*Set exercise*
Could you return, unchanged, the lines below that open with the one containing "49: (127, 162)" and close with the one containing "116: (169, 176)", including both of those?

*Entries*
** begin **

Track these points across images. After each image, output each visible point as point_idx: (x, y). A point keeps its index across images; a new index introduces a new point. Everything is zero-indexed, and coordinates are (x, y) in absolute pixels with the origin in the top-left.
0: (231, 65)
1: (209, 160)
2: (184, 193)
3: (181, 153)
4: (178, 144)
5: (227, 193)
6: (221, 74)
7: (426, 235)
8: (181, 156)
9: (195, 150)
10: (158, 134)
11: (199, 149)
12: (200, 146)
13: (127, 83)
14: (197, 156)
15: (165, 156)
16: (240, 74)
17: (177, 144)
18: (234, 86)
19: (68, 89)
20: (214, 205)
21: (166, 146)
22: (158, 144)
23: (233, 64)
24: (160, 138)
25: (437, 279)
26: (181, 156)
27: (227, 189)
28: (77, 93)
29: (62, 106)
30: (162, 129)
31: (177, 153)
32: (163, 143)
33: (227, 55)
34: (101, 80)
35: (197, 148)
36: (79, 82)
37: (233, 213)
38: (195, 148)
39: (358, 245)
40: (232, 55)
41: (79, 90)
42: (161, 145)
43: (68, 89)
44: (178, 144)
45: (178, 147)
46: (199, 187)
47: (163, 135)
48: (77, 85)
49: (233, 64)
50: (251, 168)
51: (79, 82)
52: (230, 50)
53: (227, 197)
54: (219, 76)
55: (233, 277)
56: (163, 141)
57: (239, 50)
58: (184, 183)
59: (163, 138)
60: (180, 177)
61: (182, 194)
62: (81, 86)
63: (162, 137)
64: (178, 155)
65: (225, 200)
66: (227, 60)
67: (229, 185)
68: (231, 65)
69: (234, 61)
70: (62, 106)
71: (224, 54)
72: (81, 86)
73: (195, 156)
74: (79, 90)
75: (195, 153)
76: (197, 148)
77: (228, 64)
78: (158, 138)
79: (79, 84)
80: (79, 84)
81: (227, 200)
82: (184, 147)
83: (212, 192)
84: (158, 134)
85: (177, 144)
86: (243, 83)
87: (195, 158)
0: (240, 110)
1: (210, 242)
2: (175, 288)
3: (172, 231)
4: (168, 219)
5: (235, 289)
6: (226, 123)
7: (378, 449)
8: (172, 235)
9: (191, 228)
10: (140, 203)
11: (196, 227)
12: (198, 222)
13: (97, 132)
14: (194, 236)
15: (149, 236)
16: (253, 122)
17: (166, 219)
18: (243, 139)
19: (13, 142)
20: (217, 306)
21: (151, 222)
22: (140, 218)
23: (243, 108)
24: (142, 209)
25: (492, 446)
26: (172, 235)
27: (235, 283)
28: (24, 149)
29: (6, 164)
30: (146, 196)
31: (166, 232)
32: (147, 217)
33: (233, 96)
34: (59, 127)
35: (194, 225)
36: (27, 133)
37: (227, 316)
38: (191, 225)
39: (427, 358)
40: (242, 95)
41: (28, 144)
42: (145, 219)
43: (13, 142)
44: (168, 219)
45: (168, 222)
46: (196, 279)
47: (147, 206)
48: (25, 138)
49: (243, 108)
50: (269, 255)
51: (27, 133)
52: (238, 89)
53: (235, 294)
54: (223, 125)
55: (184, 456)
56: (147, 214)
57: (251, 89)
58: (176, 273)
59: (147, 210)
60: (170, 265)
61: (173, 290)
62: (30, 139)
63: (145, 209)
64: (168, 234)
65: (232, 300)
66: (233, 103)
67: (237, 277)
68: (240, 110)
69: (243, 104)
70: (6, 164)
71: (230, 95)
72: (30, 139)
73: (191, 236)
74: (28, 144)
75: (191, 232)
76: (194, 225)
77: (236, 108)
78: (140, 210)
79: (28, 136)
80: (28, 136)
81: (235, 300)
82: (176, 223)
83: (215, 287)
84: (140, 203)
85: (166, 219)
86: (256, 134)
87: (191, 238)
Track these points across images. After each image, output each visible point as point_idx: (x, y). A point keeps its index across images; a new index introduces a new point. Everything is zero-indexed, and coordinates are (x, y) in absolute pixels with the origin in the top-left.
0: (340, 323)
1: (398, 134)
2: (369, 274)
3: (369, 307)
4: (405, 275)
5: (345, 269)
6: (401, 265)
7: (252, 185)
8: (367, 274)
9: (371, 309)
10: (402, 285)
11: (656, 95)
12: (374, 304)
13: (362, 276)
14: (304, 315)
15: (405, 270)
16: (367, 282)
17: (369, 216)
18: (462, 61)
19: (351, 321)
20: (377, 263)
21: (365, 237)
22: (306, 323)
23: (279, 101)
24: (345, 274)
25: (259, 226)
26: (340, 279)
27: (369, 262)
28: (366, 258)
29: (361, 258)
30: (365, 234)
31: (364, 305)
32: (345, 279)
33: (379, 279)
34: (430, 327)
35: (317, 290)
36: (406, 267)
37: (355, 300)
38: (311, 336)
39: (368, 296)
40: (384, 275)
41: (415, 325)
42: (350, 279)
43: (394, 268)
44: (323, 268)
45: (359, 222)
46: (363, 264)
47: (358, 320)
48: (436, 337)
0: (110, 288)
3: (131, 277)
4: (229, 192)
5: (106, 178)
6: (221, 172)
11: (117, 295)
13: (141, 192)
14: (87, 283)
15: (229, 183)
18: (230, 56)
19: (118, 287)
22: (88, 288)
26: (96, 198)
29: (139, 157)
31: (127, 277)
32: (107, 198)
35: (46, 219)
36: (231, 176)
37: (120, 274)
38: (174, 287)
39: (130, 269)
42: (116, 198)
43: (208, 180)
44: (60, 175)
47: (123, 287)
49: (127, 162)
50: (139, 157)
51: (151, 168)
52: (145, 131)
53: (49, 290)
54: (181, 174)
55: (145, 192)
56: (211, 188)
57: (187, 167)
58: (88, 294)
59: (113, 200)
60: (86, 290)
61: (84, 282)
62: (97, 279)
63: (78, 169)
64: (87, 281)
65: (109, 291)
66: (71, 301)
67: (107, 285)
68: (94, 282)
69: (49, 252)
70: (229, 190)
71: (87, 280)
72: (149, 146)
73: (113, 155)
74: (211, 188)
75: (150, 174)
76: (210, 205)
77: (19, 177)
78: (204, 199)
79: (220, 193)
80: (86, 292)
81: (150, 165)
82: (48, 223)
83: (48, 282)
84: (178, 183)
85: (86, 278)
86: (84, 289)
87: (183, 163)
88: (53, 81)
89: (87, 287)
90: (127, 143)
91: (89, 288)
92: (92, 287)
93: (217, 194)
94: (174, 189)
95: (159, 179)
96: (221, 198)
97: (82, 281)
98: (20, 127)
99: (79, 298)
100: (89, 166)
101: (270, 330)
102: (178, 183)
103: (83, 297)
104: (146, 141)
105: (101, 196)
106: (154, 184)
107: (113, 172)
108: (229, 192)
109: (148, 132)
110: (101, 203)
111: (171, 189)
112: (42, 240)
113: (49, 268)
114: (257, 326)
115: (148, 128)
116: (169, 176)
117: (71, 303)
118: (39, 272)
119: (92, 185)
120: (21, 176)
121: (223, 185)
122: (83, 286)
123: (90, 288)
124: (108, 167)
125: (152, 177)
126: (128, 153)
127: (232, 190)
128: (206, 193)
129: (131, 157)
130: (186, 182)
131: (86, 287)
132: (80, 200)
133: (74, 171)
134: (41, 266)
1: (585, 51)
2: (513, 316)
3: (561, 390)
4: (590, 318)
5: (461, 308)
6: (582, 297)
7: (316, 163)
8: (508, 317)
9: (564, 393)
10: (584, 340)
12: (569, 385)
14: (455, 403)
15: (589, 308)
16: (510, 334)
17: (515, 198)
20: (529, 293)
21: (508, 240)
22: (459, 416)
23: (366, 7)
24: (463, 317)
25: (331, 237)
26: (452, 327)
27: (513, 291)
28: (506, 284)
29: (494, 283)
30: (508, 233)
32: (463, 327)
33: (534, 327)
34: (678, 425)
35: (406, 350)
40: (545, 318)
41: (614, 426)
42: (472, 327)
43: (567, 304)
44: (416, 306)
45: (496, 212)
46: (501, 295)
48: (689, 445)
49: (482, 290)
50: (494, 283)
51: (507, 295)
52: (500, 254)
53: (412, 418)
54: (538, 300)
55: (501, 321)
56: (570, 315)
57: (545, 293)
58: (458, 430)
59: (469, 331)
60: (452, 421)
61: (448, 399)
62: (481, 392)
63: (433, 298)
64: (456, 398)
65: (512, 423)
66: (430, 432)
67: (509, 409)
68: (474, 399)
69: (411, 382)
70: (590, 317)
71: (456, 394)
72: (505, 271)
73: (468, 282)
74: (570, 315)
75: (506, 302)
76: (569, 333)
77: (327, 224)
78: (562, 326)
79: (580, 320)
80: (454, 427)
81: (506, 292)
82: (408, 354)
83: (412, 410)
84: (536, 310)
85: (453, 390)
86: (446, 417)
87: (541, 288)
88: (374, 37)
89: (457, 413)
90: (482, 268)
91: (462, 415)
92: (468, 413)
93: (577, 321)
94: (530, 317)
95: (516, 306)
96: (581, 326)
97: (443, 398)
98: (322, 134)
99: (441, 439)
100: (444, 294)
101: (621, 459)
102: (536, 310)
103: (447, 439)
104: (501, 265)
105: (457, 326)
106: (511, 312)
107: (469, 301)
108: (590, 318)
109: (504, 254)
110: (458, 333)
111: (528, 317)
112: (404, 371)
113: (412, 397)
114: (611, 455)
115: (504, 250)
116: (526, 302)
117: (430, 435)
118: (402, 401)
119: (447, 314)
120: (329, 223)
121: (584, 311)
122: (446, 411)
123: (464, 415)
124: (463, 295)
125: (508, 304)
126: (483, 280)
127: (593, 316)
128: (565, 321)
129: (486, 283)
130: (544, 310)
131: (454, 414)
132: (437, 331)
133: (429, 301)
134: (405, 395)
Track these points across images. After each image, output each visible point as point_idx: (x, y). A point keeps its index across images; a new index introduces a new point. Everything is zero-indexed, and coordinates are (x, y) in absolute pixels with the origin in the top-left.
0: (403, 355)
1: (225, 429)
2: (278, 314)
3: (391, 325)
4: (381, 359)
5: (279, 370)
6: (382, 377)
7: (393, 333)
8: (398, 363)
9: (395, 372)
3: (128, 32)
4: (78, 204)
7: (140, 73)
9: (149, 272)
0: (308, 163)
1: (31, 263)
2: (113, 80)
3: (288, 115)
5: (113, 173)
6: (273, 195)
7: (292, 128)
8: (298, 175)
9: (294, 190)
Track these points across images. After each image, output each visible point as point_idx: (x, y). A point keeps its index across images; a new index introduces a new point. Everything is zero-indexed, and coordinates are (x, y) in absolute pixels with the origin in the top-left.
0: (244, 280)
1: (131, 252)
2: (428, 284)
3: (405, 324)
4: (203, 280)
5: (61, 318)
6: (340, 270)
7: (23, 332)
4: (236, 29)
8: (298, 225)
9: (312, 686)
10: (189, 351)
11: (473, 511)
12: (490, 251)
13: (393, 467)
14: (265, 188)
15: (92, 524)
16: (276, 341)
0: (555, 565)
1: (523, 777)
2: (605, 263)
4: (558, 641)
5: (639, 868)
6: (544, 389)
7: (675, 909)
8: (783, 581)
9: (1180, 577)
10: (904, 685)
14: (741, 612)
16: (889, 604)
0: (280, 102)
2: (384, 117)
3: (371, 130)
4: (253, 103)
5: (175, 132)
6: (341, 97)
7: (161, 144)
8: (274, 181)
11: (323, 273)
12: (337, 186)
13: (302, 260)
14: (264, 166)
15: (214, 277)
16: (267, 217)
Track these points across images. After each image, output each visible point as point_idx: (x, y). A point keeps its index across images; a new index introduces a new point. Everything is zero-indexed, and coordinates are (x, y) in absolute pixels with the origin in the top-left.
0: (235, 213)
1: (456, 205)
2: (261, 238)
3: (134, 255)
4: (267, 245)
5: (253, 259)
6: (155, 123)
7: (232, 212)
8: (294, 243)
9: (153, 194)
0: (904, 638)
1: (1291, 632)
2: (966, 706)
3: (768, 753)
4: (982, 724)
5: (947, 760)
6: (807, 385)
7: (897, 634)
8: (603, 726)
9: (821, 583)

** end **

*Task solution*
49: (127, 162)
50: (139, 157)
51: (151, 168)
52: (145, 131)
53: (49, 290)
54: (181, 174)
55: (145, 192)
56: (211, 188)
57: (187, 167)
58: (88, 294)
59: (113, 200)
60: (86, 290)
61: (84, 282)
62: (97, 279)
63: (78, 169)
64: (87, 281)
65: (109, 291)
66: (71, 301)
67: (107, 285)
68: (94, 282)
69: (49, 252)
70: (229, 190)
71: (87, 280)
72: (149, 146)
73: (113, 155)
74: (211, 188)
75: (150, 174)
76: (210, 205)
77: (19, 177)
78: (204, 199)
79: (220, 193)
80: (86, 292)
81: (150, 165)
82: (48, 223)
83: (48, 282)
84: (178, 183)
85: (86, 278)
86: (84, 289)
87: (183, 163)
88: (53, 81)
89: (87, 287)
90: (127, 143)
91: (89, 288)
92: (92, 287)
93: (217, 194)
94: (174, 189)
95: (159, 179)
96: (221, 198)
97: (82, 281)
98: (20, 127)
99: (79, 298)
100: (89, 166)
101: (270, 330)
102: (178, 183)
103: (83, 297)
104: (146, 141)
105: (101, 196)
106: (154, 184)
107: (113, 172)
108: (229, 192)
109: (148, 132)
110: (101, 203)
111: (171, 189)
112: (42, 240)
113: (49, 268)
114: (257, 326)
115: (148, 128)
116: (169, 176)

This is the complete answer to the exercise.